Would you please output only the lines from the one containing "TR2: NMOS 2N7002" through the end of the entries below, exactly as written?
::::::::::
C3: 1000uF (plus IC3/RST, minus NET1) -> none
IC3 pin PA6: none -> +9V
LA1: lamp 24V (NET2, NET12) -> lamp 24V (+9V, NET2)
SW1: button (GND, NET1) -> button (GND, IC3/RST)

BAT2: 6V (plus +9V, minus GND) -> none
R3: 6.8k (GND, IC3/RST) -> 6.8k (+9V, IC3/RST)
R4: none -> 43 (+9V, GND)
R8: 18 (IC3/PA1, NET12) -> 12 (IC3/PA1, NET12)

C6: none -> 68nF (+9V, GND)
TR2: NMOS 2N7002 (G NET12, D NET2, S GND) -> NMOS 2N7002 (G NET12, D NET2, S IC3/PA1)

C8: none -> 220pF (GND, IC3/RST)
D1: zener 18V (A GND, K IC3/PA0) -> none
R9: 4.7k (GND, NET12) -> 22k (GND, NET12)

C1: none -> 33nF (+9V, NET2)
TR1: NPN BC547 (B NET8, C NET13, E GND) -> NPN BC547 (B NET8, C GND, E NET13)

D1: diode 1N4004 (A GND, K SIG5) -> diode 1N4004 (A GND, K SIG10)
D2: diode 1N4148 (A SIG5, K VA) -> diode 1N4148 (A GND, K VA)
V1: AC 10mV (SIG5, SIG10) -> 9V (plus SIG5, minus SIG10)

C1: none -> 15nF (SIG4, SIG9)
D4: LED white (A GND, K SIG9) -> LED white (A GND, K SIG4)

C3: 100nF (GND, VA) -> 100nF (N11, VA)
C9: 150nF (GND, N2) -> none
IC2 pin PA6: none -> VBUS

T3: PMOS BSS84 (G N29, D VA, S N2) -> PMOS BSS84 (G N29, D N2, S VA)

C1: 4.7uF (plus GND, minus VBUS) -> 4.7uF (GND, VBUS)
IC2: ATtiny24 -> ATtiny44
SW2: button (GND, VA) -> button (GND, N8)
::::::::::
§ Result:
TR2: NMOS 2N7002 (G NET12, D NET2, S GND) -> NMOS 2N7002 (G NET12, D NET2, S IC3/PA1)

C8: none -> 220pF (GND, IC3/RST)
D1: zener 18V (A GND, K IC3/PA0) -> none
R9: 4.7k (GND, NET12) -> 22k (GND, NET12)

C1: none -> 33nF (+9V, NET2)
TR1: NPN BC547 (B NET8, C NET13, E GND) -> NPN BC547 (B NET8, C GND, E NET13)

D1: diode 1N4004 (A GND, K SIG5) -> diode 1N4004 (A GND, K SIG10)
D2: diode 1N4148 (A SIG5, K VA) -> diode 1N4148 (A GND, K VA)
V1: AC 10mV (SIG5, SIG10) -> 9V (plus SIG5, minus SIG10)

C1: none -> 15nF (SIG4, SIG9)
D4: LED white (A GND, K SIG9) -> LED white (A GND, K SIG4)

C3: 100nF (GND, VA) -> 100nF (N11, VA)
C9: 150nF (GND, N2) -> none
IC2 pin PA6: none -> VBUS

T3: PMOS BSS84 (G N29, D VA, S N2) -> PMOS BSS84 (G N29, D N2, S VA)

C1: 4.7uF (plus GND, minus VBUS) -> 4.7uF (GND, VBUS)
IC2: ATtiny24 -> ATtiny44
SW2: button (GND, VA) -> button (GND, N8)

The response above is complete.